### The problem
Put the lines of the items into a Markdown table with columns named Number and Content, starting at the line that contains "In order to click on free space between" and ending at the line that contains "Identify the location of the", both included. Give each line its own numbered row and leave out blank lines.

Stored data
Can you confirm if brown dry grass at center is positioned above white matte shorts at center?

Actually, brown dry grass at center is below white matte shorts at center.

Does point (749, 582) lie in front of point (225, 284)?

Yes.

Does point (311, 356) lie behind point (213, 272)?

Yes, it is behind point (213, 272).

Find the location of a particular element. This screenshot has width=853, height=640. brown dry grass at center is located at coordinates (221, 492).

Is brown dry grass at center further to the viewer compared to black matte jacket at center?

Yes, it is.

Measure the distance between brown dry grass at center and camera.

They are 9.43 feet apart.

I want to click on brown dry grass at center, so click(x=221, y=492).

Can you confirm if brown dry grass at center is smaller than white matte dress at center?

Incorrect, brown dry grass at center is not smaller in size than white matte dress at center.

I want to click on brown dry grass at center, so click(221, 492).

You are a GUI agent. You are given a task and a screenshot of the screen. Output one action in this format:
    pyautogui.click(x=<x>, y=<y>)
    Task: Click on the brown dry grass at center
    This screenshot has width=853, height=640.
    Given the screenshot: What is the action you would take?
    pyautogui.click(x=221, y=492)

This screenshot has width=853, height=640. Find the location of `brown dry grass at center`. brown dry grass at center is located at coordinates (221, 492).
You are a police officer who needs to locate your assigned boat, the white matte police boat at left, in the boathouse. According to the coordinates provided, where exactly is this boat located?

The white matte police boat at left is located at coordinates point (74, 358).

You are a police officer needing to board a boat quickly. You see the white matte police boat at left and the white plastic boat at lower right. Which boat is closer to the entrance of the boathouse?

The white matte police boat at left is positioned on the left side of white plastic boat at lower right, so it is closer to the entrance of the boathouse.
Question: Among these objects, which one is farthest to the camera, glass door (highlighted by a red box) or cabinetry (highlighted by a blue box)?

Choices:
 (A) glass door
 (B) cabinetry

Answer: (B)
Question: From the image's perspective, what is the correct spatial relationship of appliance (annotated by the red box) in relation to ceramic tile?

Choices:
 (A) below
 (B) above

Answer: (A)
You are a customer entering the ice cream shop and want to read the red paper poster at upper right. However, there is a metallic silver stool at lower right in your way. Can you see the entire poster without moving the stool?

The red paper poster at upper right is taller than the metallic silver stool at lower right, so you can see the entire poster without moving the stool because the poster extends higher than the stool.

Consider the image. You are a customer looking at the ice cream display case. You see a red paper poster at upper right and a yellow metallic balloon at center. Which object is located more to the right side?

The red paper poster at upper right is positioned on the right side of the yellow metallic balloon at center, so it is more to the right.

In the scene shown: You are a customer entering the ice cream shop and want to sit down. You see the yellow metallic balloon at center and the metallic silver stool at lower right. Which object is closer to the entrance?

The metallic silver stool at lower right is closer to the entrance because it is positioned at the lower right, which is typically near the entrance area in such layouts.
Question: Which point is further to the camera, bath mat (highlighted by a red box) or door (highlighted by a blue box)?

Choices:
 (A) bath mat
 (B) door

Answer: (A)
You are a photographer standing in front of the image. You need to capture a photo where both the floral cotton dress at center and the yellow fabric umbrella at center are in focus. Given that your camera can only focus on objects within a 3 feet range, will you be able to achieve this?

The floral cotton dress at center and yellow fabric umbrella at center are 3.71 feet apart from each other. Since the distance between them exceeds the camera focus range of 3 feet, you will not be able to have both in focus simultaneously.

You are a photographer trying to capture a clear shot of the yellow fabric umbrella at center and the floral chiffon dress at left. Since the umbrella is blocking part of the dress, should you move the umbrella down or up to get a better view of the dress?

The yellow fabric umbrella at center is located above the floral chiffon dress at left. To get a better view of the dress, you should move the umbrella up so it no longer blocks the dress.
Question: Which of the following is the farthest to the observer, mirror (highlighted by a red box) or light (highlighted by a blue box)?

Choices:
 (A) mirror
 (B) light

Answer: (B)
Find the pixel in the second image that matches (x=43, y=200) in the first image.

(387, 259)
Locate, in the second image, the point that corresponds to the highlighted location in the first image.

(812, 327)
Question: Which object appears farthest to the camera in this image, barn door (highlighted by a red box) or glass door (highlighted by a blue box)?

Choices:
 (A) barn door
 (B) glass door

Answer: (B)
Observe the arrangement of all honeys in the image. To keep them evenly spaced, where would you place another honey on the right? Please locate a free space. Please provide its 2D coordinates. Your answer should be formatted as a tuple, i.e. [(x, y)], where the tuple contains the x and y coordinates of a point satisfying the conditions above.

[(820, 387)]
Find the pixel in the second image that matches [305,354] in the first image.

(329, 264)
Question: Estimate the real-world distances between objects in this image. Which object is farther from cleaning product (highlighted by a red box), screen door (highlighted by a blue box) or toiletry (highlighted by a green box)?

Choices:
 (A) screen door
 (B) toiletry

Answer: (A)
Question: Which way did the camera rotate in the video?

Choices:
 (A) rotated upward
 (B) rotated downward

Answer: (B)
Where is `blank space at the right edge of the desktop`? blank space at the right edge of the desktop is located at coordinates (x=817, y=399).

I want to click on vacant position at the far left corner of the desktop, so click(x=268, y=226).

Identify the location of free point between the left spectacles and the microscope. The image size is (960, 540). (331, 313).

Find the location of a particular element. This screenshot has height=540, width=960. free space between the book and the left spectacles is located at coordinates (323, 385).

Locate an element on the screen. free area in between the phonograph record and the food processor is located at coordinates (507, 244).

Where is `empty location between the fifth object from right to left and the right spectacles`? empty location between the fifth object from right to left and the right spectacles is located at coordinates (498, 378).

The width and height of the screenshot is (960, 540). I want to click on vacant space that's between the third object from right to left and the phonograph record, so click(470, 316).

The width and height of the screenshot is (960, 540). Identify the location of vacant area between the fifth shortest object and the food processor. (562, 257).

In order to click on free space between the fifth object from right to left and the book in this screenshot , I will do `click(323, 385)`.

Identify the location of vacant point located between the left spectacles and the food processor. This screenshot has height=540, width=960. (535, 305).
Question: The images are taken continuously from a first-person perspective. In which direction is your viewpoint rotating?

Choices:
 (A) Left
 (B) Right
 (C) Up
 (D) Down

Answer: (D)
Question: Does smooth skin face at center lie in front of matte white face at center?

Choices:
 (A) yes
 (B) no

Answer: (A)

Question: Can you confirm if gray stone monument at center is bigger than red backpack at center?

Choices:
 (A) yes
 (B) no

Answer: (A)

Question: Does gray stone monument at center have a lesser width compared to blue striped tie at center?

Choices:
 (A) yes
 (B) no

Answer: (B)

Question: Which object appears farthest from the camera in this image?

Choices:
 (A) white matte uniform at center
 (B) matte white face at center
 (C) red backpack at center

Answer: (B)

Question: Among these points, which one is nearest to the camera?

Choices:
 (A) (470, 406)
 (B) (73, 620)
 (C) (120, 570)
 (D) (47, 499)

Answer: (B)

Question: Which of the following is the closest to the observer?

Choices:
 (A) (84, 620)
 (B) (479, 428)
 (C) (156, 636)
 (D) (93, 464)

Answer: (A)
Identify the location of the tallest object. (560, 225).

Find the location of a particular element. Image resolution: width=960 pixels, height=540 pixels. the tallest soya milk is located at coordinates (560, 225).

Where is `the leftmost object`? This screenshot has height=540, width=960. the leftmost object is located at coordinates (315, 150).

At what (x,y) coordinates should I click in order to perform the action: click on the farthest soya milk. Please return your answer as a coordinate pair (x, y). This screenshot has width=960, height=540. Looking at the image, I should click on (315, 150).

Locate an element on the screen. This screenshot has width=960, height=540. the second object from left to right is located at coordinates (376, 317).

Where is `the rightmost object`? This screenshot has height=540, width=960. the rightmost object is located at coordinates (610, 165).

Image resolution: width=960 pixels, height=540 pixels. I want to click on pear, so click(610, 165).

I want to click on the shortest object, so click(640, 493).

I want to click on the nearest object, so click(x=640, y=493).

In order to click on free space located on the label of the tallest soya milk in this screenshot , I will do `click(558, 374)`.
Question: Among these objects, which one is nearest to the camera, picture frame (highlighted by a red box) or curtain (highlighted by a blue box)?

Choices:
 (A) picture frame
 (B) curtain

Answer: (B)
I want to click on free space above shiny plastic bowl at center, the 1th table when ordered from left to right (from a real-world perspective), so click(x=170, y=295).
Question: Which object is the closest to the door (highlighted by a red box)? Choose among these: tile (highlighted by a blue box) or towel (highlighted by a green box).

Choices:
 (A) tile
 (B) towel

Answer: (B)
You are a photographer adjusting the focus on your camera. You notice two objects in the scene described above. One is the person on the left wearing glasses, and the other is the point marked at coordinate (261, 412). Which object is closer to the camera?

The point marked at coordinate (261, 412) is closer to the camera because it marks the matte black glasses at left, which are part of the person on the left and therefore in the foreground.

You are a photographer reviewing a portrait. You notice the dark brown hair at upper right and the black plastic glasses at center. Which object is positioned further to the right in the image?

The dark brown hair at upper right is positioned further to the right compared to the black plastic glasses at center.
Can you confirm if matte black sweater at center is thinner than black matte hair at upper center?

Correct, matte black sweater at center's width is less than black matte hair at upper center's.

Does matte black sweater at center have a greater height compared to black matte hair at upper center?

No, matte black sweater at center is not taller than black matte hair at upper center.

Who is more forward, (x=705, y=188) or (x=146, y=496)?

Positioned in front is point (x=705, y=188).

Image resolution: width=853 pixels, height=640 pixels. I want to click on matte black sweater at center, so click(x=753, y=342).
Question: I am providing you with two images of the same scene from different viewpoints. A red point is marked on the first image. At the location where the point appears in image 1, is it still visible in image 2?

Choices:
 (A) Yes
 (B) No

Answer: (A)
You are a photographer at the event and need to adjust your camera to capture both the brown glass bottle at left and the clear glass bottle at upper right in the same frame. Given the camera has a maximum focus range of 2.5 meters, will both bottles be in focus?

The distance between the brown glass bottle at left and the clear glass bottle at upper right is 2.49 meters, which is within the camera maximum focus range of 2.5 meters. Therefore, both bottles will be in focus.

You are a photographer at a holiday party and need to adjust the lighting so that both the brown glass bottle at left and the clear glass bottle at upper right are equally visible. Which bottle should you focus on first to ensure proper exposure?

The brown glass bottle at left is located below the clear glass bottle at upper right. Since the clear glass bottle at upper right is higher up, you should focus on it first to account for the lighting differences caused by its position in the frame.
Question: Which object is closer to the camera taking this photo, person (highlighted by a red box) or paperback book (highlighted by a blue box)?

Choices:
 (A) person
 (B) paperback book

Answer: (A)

### Written reply
| Number | Content |
|---|---|
| 1 | In order to click on free space between the fifth object from right to left and the book in this screenshot , I will do `click(323, 385)`. |
| 2 | Identify the location of vacant point located between the left spectacles and the food processor. This screenshot has height=540, width=960. (535, 305). |
| 3 | Question: The images are taken continuously from a first-person perspective. In which direction is your viewpoint rotating? |
| 4 | Choices: |
| 5 |  (A) Left |
| 6 |  (B) Right |
| 7 |  (C) Up |
| 8 |  (D) Down |
| 9 | Answer: (D) |
| 10 | Question: Does smooth skin face at center lie in front of matte white face at center? |
| 11 | Choices: |
| 12 |  (A) yes |
| 13 |  (B) no |
| 14 | Answer: (A) |
| 15 | Question: Can you confirm if gray stone monument at center is bigger than red backpack at center? |
| 16 | Choices: |
| 17 |  (A) yes |
| 18 |  (B) no |
| 19 | Answer: (A) |
| 20 | Question: Does gray stone monument at center have a lesser width compared to blue striped tie at center? |
| 21 | Choices: |
| 22 |  (A) yes |
| 23 |  (B) no |
| 24 | Answer: (B) |
| 25 | Question: Which object appears farthest from the camera in this image? |
| 26 | Choices: |
| 27 |  (A) white matte uniform at center |
| 28 |  (B) matte white face at center |
| 29 |  (C) red backpack at center |
| 30 | Answer: (B) |
| 31 | Question: Among these points, which one is nearest to the camera? |
| 32 | Choices: |
| 33 |  (A) (470, 406) |
| 34 |  (B) (73, 620) |
| 35 |  (C) (120, 570) |
| 36 |  (D) (47, 499) |
| 37 | Answer: (B) |
| 38 | Question: Which of the following is the closest to the observer? |
| 39 | Choices: |
| 40 |  (A) (84, 620) |
| 41 |  (B) (479, 428) |
| 42 |  (C) (156, 636) |
| 43 |  (D) (93, 464) |
| 44 | Answer: (A) |
| 45 | Identify the location of the tallest object. (560, 225). |